Scene comparison data:
● ● ● ●
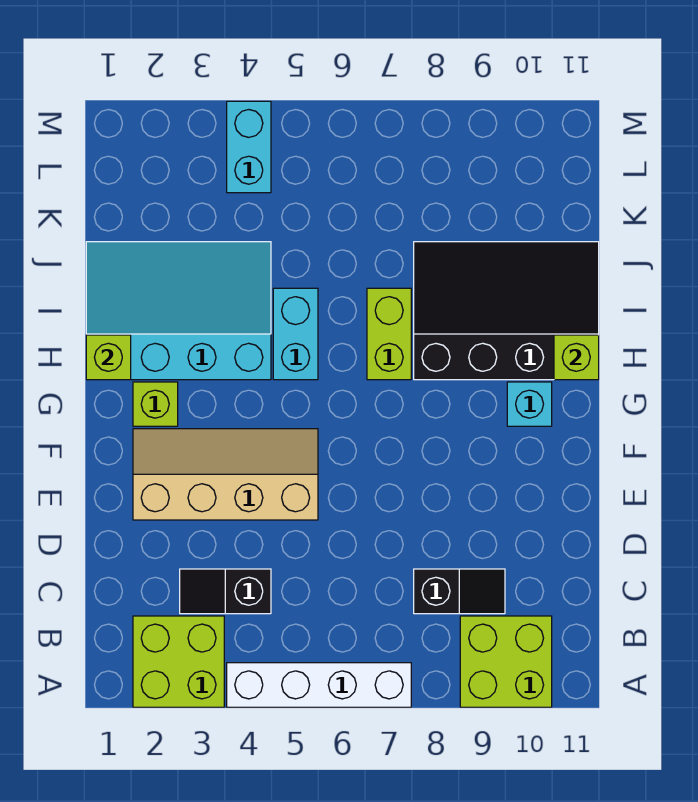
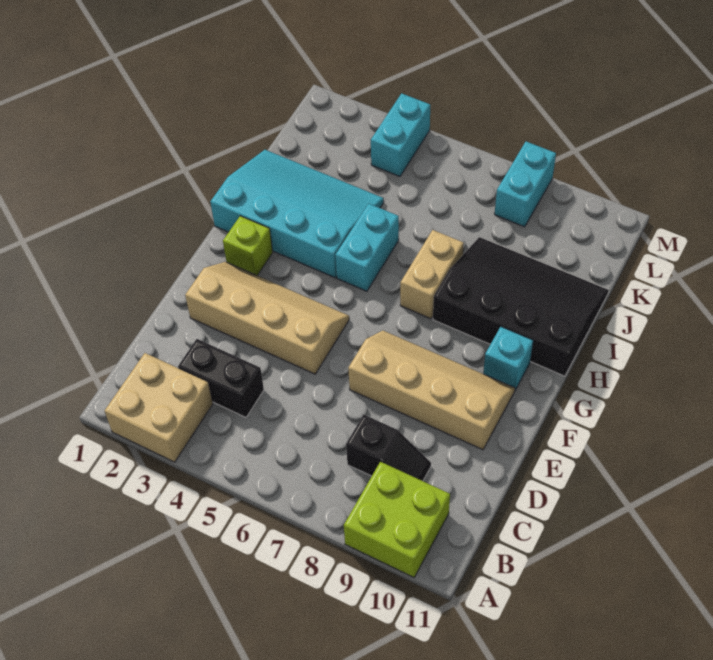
lime 2x2 brick [133,616,224,707] -> tan 2x2 brick [104,353,213,462]
white 1x4 brick [227,663,411,707] -> none
black 1x2 slope [180,569,271,614] -> black 1x2 brick [178,339,264,417]
none -> tan 2x4 slope [348,331,515,450]
lime 1x1 brick [86,335,131,380] -> none
lime 1x2 brick [367,288,411,380] -> tan 1x2 brick [400,230,464,319]
lime 1x1 brick [554,335,599,380] -> none
none -> cyan 1x2 brick [495,142,556,227]

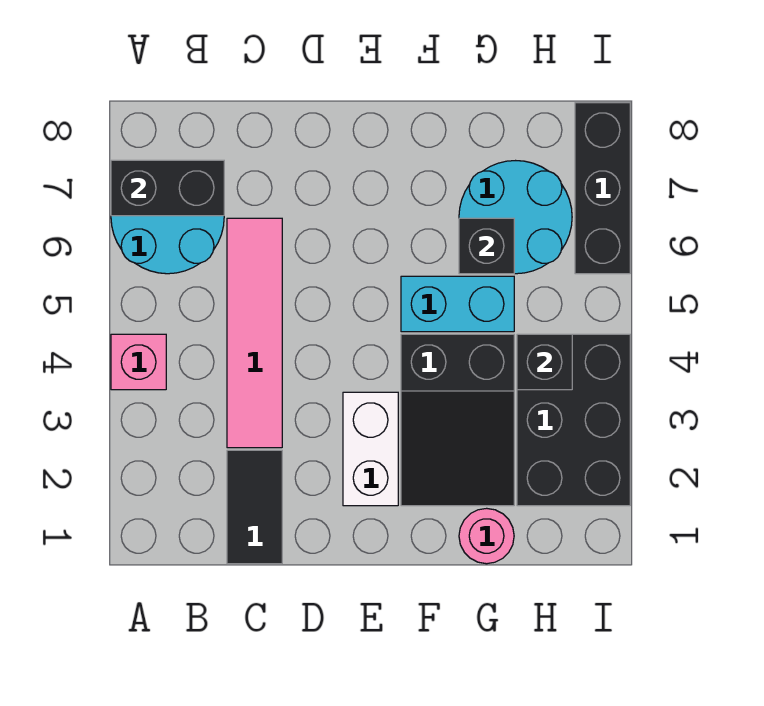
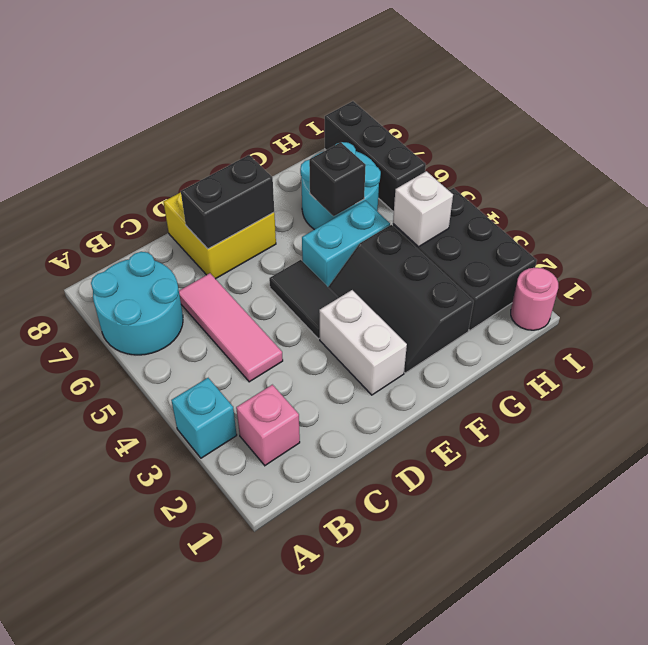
none -> cyan 1x1 brick [171,378,237,458]
pink 1x1 brick [111,334,166,390] -> pink 1x1 brick moved to [236,385,300,465]
black 1x2 brick [111,160,224,216] -> black 1x2 brick moved to [181,155,274,249]
black 1x2 tile [227,450,282,564] -> black 1x2 tile moved to [269,260,338,339]
pink 1x4 tile [227,218,282,448] -> pink 1x3 tile [179,273,283,382]
none -> yellow 2x2 brick [164,192,276,279]
black 2x3 slope [401,334,514,506] -> black 2x3 slope turned to [328,225,474,373]
pink 1x1 round brick [459,508,514,564] -> pink 1x1 round brick moved to [511,268,558,330]
black 1x1 brick [517,334,572,390] -> white 1x1 brick [393,171,453,247]

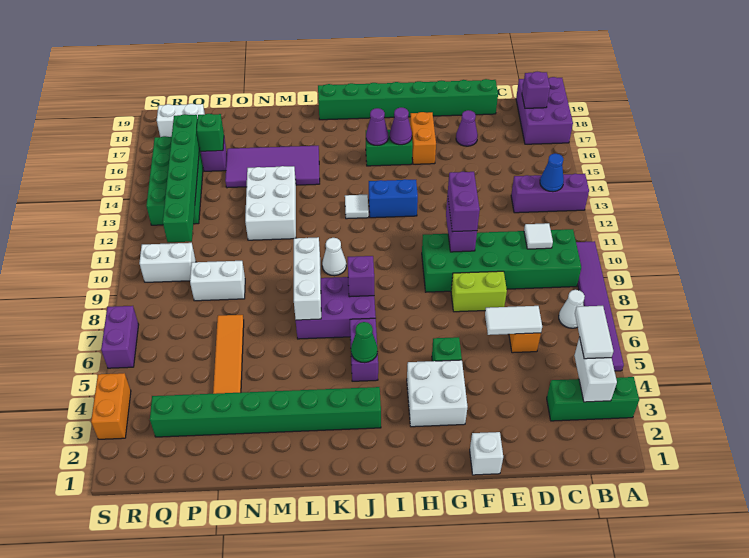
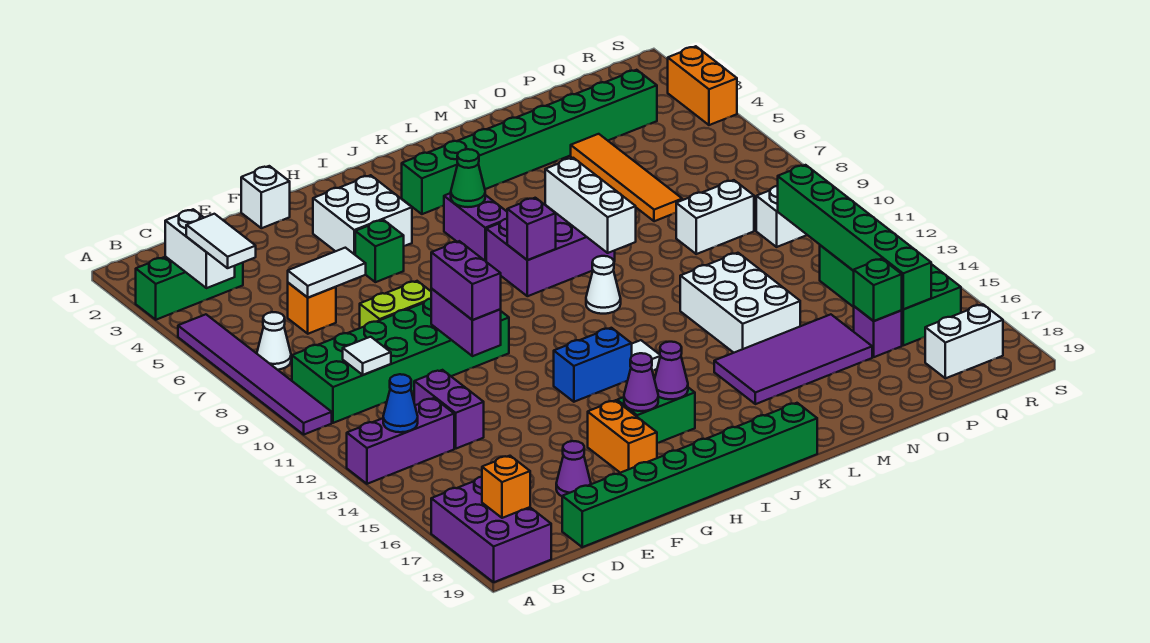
purple 1x1 brick [522,72,550,108] -> orange 1x1 brick [482,456,530,518]
purple 1x2 brick [101,306,139,368] -> purple 1x2 brick moved to [414,370,484,449]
● ● ● ●
_Work instructions:_ Could you repeat all of the data exactly, minus the pictures?

_Result of this task:_
lime 2x2 brick [133,616,224,707] -> tan 2x2 brick [104,353,213,462]
white 1x4 brick [227,663,411,707] -> none
black 1x2 slope [180,569,271,614] -> black 1x2 brick [178,339,264,417]
none -> tan 2x4 slope [348,331,515,450]
lime 1x1 brick [86,335,131,380] -> none
lime 1x2 brick [367,288,411,380] -> tan 1x2 brick [400,230,464,319]
lime 1x1 brick [554,335,599,380] -> none
none -> cyan 1x2 brick [495,142,556,227]

none -> cyan 1x1 brick [171,378,237,458]
pink 1x1 brick [111,334,166,390] -> pink 1x1 brick moved to [236,385,300,465]
black 1x2 brick [111,160,224,216] -> black 1x2 brick moved to [181,155,274,249]
black 1x2 tile [227,450,282,564] -> black 1x2 tile moved to [269,260,338,339]
pink 1x4 tile [227,218,282,448] -> pink 1x3 tile [179,273,283,382]
none -> yellow 2x2 brick [164,192,276,279]
black 2x3 slope [401,334,514,506] -> black 2x3 slope turned to [328,225,474,373]
pink 1x1 round brick [459,508,514,564] -> pink 1x1 round brick moved to [511,268,558,330]
black 1x1 brick [517,334,572,390] -> white 1x1 brick [393,171,453,247]

purple 1x1 brick [522,72,550,108] -> orange 1x1 brick [482,456,530,518]
purple 1x2 brick [101,306,139,368] -> purple 1x2 brick moved to [414,370,484,449]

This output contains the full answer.